Work request:
Please print every record below exactly as it appears.

Data in this exercise:
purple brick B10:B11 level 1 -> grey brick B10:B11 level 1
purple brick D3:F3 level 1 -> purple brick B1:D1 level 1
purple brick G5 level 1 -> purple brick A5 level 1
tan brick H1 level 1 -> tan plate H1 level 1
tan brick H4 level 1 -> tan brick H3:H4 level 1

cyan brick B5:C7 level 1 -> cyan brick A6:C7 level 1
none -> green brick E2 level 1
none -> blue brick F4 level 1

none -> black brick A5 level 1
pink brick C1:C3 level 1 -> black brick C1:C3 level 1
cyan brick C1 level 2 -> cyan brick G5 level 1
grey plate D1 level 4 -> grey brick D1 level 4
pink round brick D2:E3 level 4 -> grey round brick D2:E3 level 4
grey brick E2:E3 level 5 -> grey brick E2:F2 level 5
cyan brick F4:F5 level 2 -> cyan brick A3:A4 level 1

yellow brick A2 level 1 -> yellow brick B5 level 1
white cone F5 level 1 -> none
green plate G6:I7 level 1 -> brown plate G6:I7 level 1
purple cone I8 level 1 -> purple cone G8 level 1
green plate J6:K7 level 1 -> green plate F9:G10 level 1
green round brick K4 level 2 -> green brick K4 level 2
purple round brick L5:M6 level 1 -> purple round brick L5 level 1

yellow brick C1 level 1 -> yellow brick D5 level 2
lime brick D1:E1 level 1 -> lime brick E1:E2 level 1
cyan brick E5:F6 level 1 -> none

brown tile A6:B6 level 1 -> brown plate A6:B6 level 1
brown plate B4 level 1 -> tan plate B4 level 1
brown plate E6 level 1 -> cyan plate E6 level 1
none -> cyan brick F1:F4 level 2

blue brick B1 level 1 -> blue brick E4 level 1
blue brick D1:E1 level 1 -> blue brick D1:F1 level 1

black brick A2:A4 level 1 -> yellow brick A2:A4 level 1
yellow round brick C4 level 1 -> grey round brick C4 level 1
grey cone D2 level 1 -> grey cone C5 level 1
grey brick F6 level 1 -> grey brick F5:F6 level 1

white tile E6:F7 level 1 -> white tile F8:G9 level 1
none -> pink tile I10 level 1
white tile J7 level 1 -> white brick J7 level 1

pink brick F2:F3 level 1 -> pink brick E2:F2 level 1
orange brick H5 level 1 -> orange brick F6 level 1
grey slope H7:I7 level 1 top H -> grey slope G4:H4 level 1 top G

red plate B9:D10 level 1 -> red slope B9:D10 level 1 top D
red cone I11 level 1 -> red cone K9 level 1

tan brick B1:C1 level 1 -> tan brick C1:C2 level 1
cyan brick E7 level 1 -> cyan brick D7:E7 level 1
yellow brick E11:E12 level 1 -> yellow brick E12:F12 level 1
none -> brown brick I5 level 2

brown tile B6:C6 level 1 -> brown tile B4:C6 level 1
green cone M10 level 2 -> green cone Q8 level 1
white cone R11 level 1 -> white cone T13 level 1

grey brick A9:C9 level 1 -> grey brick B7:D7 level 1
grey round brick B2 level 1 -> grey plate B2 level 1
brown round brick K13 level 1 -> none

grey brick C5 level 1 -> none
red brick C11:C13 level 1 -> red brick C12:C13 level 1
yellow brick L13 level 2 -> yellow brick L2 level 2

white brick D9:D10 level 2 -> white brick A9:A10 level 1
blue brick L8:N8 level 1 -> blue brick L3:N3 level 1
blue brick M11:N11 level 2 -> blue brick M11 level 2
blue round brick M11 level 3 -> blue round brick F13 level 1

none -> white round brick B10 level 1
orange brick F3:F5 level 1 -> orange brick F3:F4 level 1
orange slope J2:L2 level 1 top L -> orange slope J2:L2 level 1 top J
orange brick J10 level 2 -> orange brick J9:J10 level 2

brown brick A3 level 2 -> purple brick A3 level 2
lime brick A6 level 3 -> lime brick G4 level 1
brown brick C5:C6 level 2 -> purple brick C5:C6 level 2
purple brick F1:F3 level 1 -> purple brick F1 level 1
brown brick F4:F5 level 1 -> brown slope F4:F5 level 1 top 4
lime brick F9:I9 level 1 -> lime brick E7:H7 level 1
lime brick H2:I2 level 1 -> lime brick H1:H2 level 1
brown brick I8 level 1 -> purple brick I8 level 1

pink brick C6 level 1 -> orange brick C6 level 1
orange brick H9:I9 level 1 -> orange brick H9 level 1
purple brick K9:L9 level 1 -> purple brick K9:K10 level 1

Result for this task:
purple brick B10:B11 level 1 -> grey brick B10:B11 level 1
purple brick D3:F3 level 1 -> purple brick B1:D1 level 1
purple brick G5 level 1 -> purple brick A5 level 1
tan brick H1 level 1 -> tan plate H1 level 1
tan brick H4 level 1 -> tan brick H3:H4 level 1

cyan brick B5:C7 level 1 -> cyan brick A6:C7 level 1
none -> green brick E2 level 1
none -> blue brick F4 level 1

none -> black brick A5 level 1
pink brick C1:C3 level 1 -> black brick C1:C3 level 1
cyan brick C1 level 2 -> cyan brick G5 level 1
grey plate D1 level 4 -> grey brick D1 level 4
pink round brick D2:E3 level 4 -> grey round brick D2:E3 level 4
grey brick E2:E3 level 5 -> grey brick E2:F2 level 5
cyan brick F4:F5 level 2 -> cyan brick A3:A4 level 1

yellow brick A2 level 1 -> yellow brick B5 level 1
white cone F5 level 1 -> none
green plate G6:I7 level 1 -> brown plate G6:I7 level 1
purple cone I8 level 1 -> purple cone G8 level 1
green plate J6:K7 level 1 -> green plate F9:G10 level 1
green round brick K4 level 2 -> green brick K4 level 2
purple round brick L5:M6 level 1 -> purple round brick L5 level 1

yellow brick C1 level 1 -> yellow brick D5 level 2
lime brick D1:E1 level 1 -> lime brick E1:E2 level 1
cyan brick E5:F6 level 1 -> none

brown tile A6:B6 level 1 -> brown plate A6:B6 level 1
brown plate B4 level 1 -> tan plate B4 level 1
brown plate E6 level 1 -> cyan plate E6 level 1
none -> cyan brick F1:F4 level 2

blue brick B1 level 1 -> blue brick E4 level 1
blue brick D1:E1 level 1 -> blue brick D1:F1 level 1

black brick A2:A4 level 1 -> yellow brick A2:A4 level 1
yellow round brick C4 level 1 -> grey round brick C4 level 1
grey cone D2 level 1 -> grey cone C5 level 1
grey brick F6 level 1 -> grey brick F5:F6 level 1

white tile E6:F7 level 1 -> white tile F8:G9 level 1
none -> pink tile I10 level 1
white tile J7 level 1 -> white brick J7 level 1

pink brick F2:F3 level 1 -> pink brick E2:F2 level 1
orange brick H5 level 1 -> orange brick F6 level 1
grey slope H7:I7 level 1 top H -> grey slope G4:H4 level 1 top G

red plate B9:D10 level 1 -> red slope B9:D10 level 1 top D
red cone I11 level 1 -> red cone K9 level 1

tan brick B1:C1 level 1 -> tan brick C1:C2 level 1
cyan brick E7 level 1 -> cyan brick D7:E7 level 1
yellow brick E11:E12 level 1 -> yellow brick E12:F12 level 1
none -> brown brick I5 level 2

brown tile B6:C6 level 1 -> brown tile B4:C6 level 1
green cone M10 level 2 -> green cone Q8 level 1
white cone R11 level 1 -> white cone T13 level 1

grey brick A9:C9 level 1 -> grey brick B7:D7 level 1
grey round brick B2 level 1 -> grey plate B2 level 1
brown round brick K13 level 1 -> none

grey brick C5 level 1 -> none
red brick C11:C13 level 1 -> red brick C12:C13 level 1
yellow brick L13 level 2 -> yellow brick L2 level 2

white brick D9:D10 level 2 -> white brick A9:A10 level 1
blue brick L8:N8 level 1 -> blue brick L3:N3 level 1
blue brick M11:N11 level 2 -> blue brick M11 level 2
blue round brick M11 level 3 -> blue round brick F13 level 1

none -> white round brick B10 level 1
orange brick F3:F5 level 1 -> orange brick F3:F4 level 1
orange slope J2:L2 level 1 top L -> orange slope J2:L2 level 1 top J
orange brick J10 level 2 -> orange brick J9:J10 level 2

brown brick A3 level 2 -> purple brick A3 level 2
lime brick A6 level 3 -> lime brick G4 level 1
brown brick C5:C6 level 2 -> purple brick C5:C6 level 2
purple brick F1:F3 level 1 -> purple brick F1 level 1
brown brick F4:F5 level 1 -> brown slope F4:F5 level 1 top 4
lime brick F9:I9 level 1 -> lime brick E7:H7 level 1
lime brick H2:I2 level 1 -> lime brick H1:H2 level 1
brown brick I8 level 1 -> purple brick I8 level 1

pink brick C6 level 1 -> orange brick C6 level 1
orange brick H9:I9 level 1 -> orange brick H9 level 1
purple brick K9:L9 level 1 -> purple brick K9:K10 level 1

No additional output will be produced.